### ASSIGNMENT
The answer is the data repeated in full, with no pictures included.

++++ MATERIAL SUPPLIED ++++

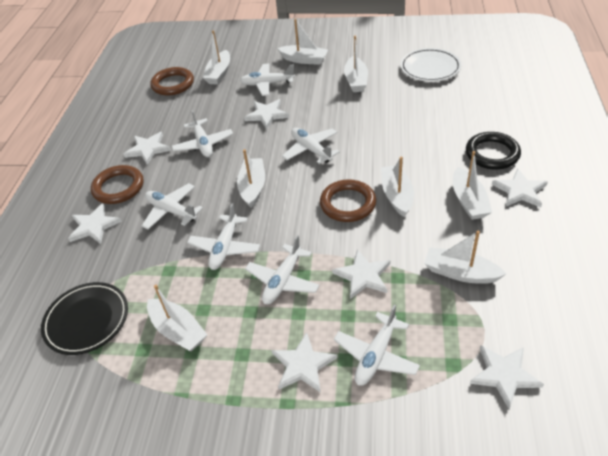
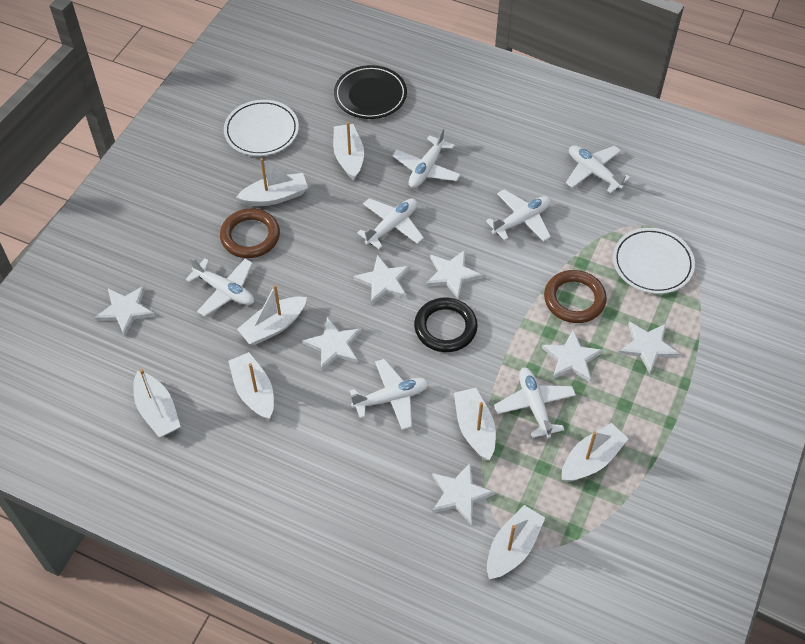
brown ring: [91,165,144,204] [150,67,194,96] [320,179,376,222] = 3 -> [220,208,280,258] [544,270,607,323] = 2
white plate: [400,48,461,82] = 1 -> [224,100,299,156] [613,228,695,294] = 2

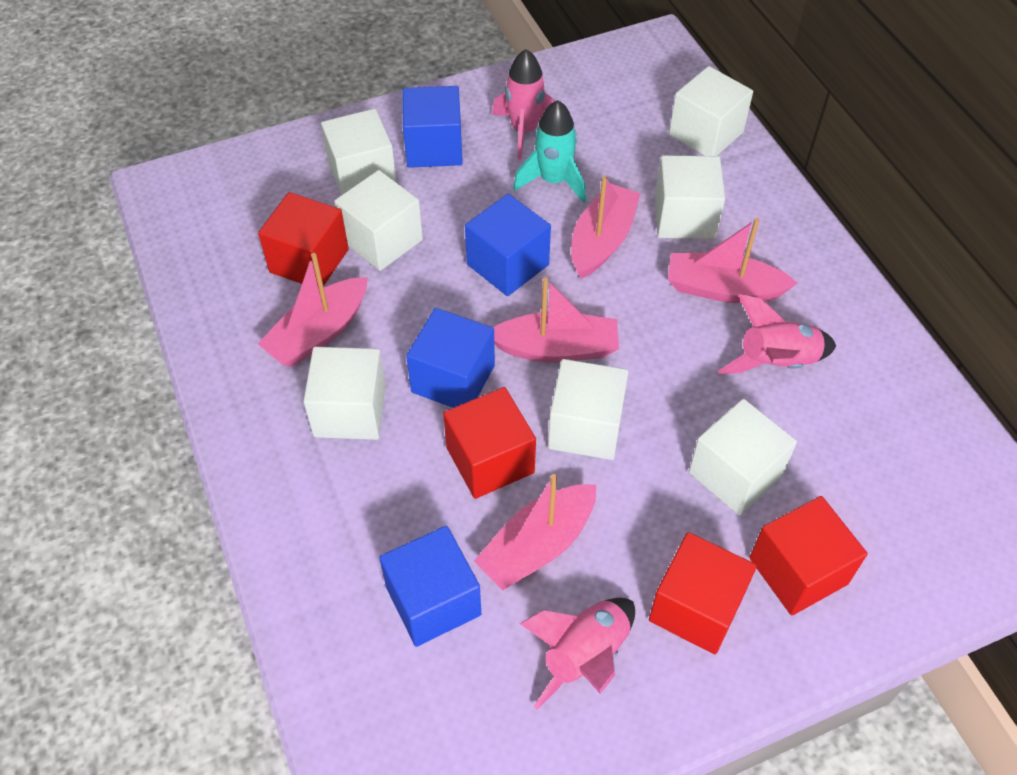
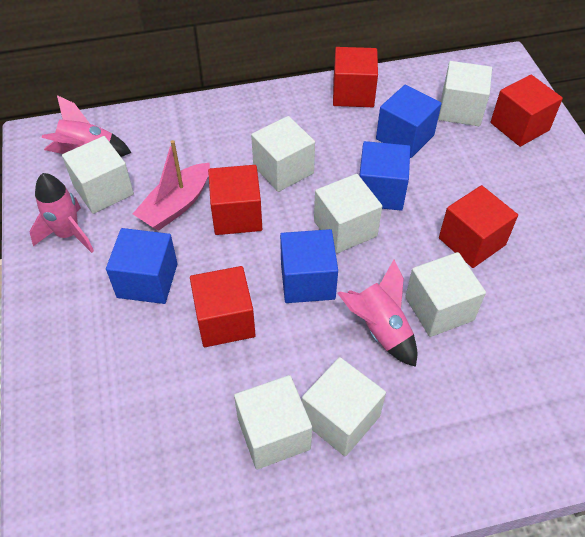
pink boat: [257,253,368,367] [474,474,596,591] [493,277,619,362] [571,176,641,279] [668,218,797,303] = 5 -> [133,140,210,231] = 1
red cube: [258,192,349,290] [443,387,536,499] [649,532,757,654] [749,496,867,616] = 4 -> [190,266,255,347] [208,165,262,235] [333,47,378,107] [439,185,518,268] [490,75,563,147] = 5
turquoise rocket: [513,100,586,203] = 1 -> none = 0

++++

### ANSWER SECTION
brown ring: [91,165,144,204] [150,67,194,96] [320,179,376,222] = 3 -> [220,208,280,258] [544,270,607,323] = 2
white plate: [400,48,461,82] = 1 -> [224,100,299,156] [613,228,695,294] = 2

pink boat: [257,253,368,367] [474,474,596,591] [493,277,619,362] [571,176,641,279] [668,218,797,303] = 5 -> [133,140,210,231] = 1
red cube: [258,192,349,290] [443,387,536,499] [649,532,757,654] [749,496,867,616] = 4 -> [190,266,255,347] [208,165,262,235] [333,47,378,107] [439,185,518,268] [490,75,563,147] = 5
turquoise rocket: [513,100,586,203] = 1 -> none = 0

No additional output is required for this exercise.